Supplied records:
*** Begin section ***
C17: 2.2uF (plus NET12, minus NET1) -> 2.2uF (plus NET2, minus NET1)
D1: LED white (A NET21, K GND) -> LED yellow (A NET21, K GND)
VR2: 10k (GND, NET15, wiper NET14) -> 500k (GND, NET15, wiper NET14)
*** End section ***
*** Begin section ***
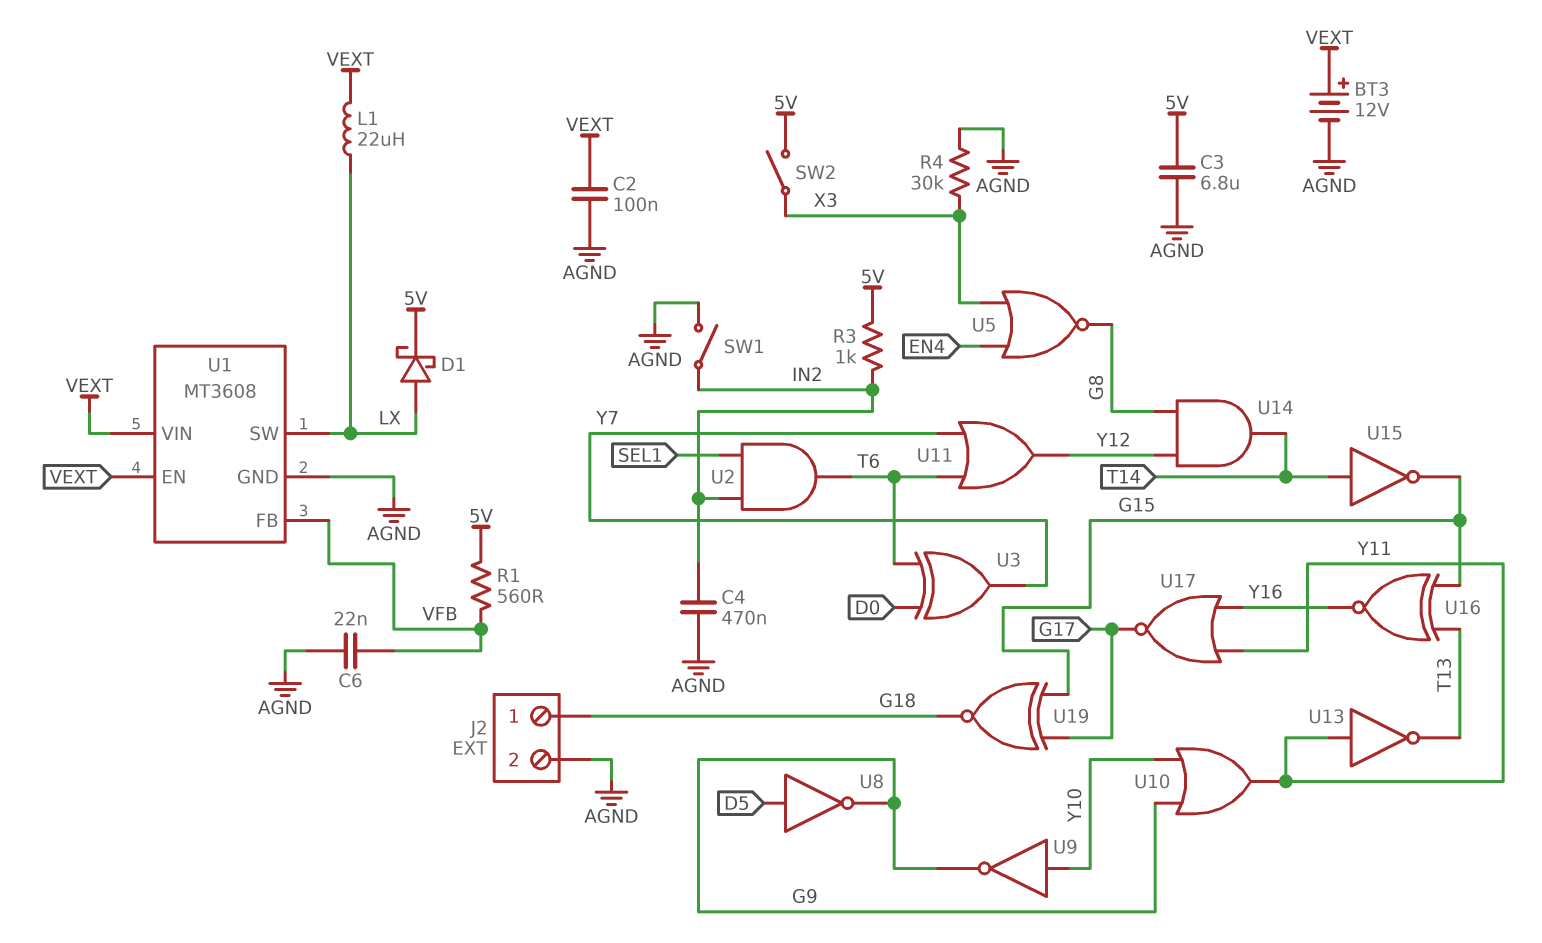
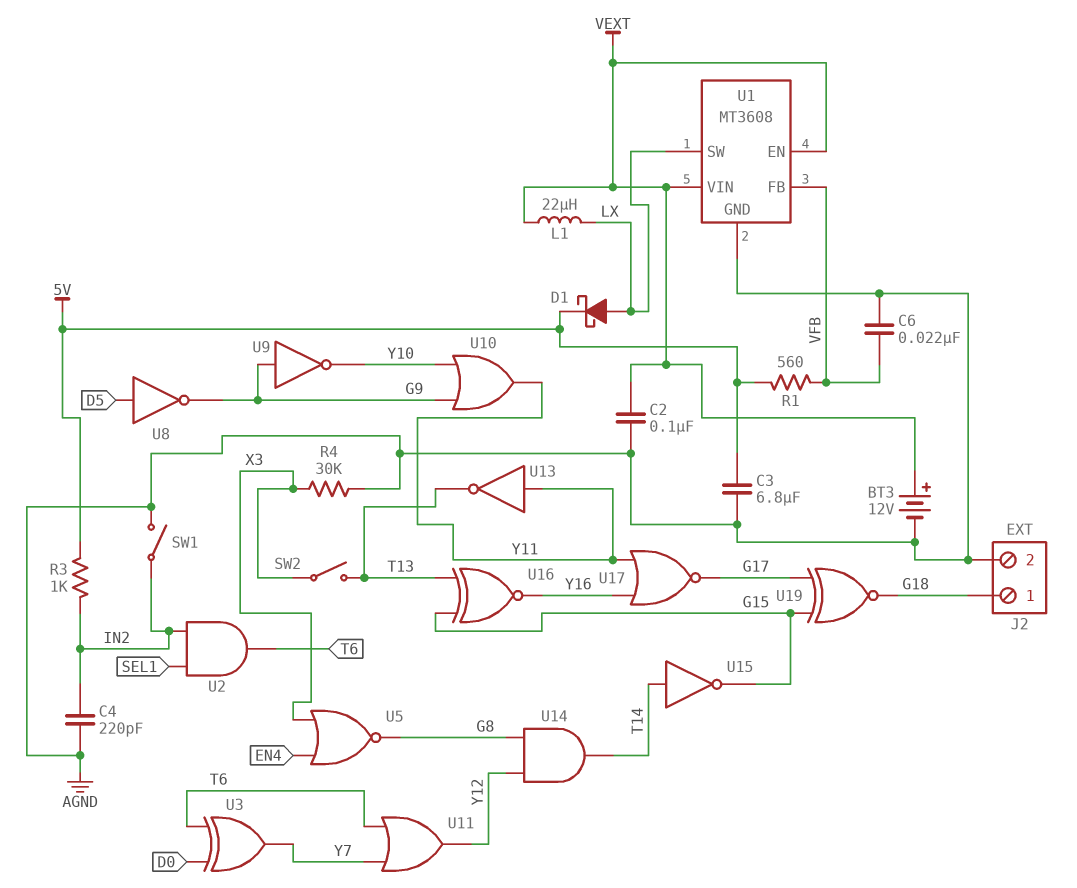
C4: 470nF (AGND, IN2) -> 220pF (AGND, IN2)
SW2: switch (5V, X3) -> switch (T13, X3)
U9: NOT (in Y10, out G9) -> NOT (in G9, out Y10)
*** End section ***
Problem to solve: For this exercise, repeat exactly the lines of the data above from the one with "C17: 2.2uF (plus" down to the one with "VR2: 10k (GND, NET15, wiper", both end lines included.

Problem solution:
C17: 2.2uF (plus NET12, minus NET1) -> 2.2uF (plus NET2, minus NET1)
D1: LED white (A NET21, K GND) -> LED yellow (A NET21, K GND)
VR2: 10k (GND, NET15, wiper NET14) -> 500k (GND, NET15, wiper NET14)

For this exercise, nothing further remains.